Object change descriptions:
◇ ◇ ◇ ◇

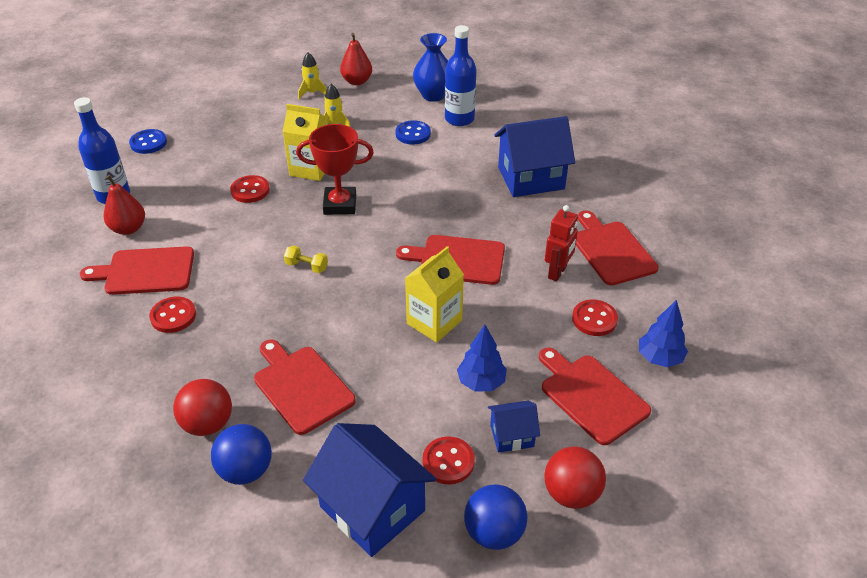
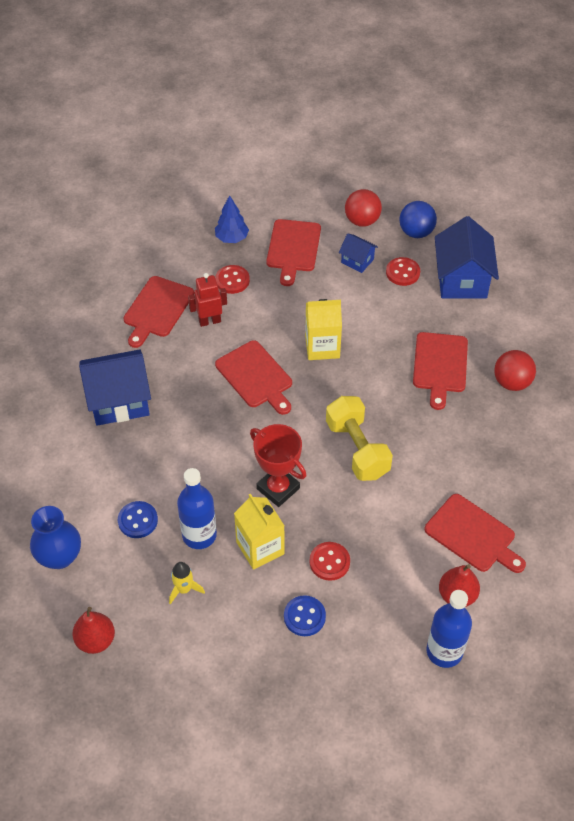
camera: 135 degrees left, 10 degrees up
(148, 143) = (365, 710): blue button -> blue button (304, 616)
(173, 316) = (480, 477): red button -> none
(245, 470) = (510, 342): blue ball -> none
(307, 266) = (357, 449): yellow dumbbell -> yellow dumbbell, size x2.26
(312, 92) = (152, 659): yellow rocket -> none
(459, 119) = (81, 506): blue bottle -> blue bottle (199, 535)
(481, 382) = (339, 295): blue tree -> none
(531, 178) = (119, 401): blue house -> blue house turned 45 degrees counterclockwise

◇ ◇ ◇ ◇

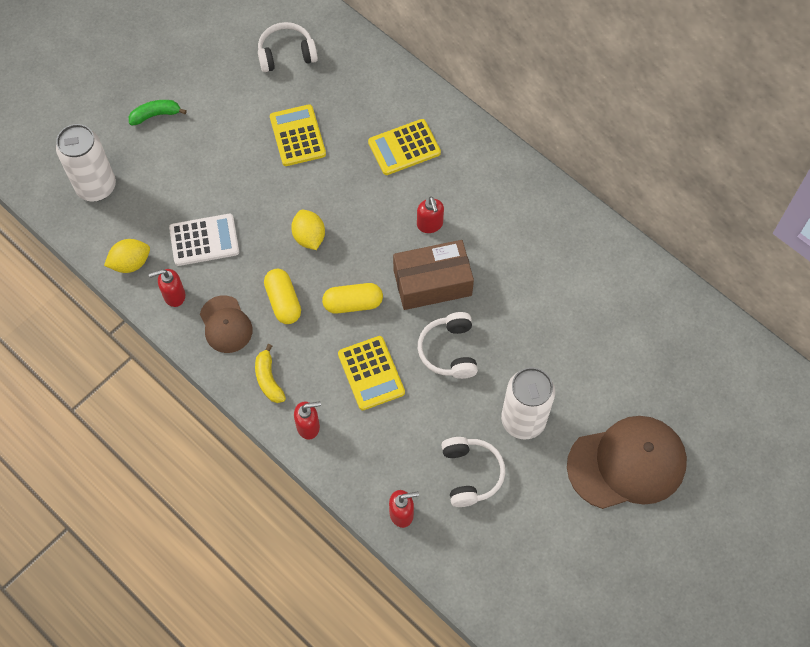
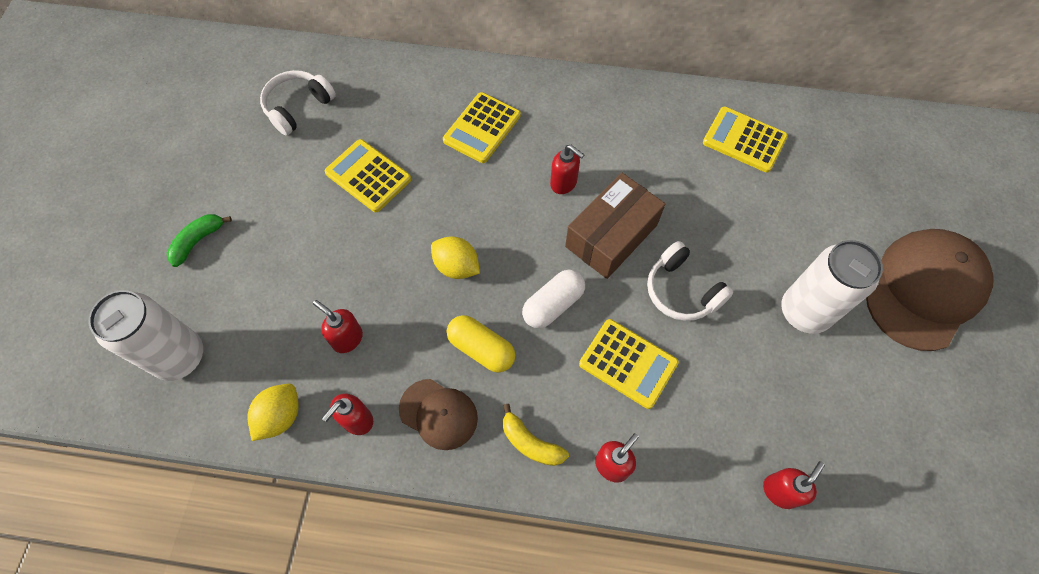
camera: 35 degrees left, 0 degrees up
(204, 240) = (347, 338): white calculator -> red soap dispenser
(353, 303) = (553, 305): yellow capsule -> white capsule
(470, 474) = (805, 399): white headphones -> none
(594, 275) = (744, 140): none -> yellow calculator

◇ ◇ ◇ ◇

When you reach the line holding "(481, 382) = (339, 295): blue tree -> none" in the records above, begin reproducing exactly, stop after the line holding "(531, 178) = (119, 401): blue", and output nothing else.

Exercise output
(481, 382) = (339, 295): blue tree -> none
(531, 178) = (119, 401): blue house -> blue house turned 45 degrees counterclockwise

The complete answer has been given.